** EXERCISE OBJECTIVE **
For the entries below, state how many lines contain the word "brique" and add nothing else.

** DATA RECORDS **
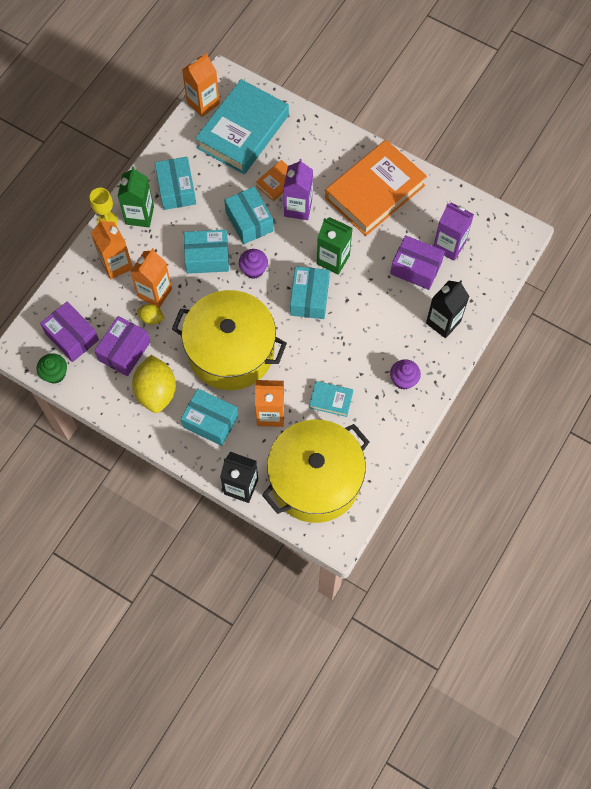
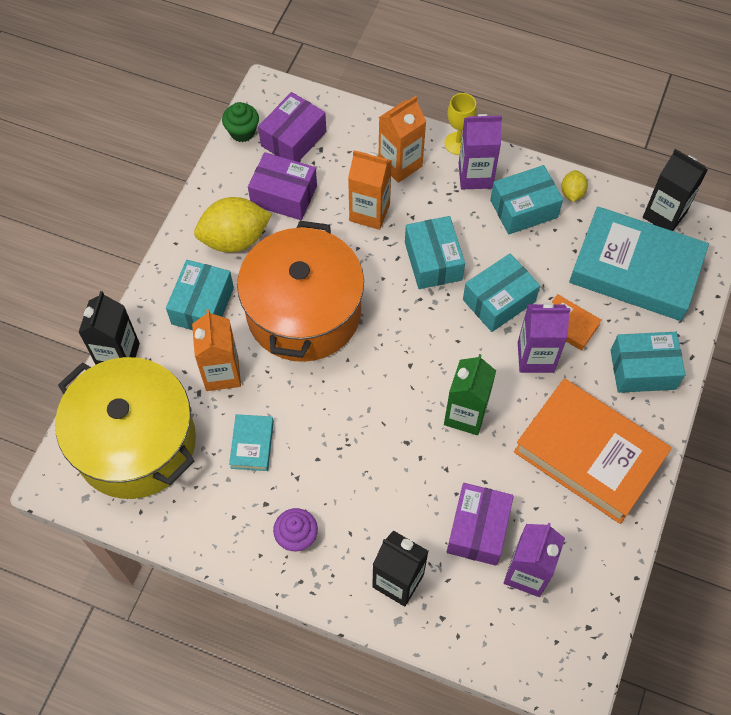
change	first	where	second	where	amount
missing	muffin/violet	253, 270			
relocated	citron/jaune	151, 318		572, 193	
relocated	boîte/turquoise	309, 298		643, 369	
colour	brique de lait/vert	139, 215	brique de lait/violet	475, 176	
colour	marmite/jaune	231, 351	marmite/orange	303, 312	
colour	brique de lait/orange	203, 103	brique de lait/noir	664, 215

** EXERCISE ANSWER **
2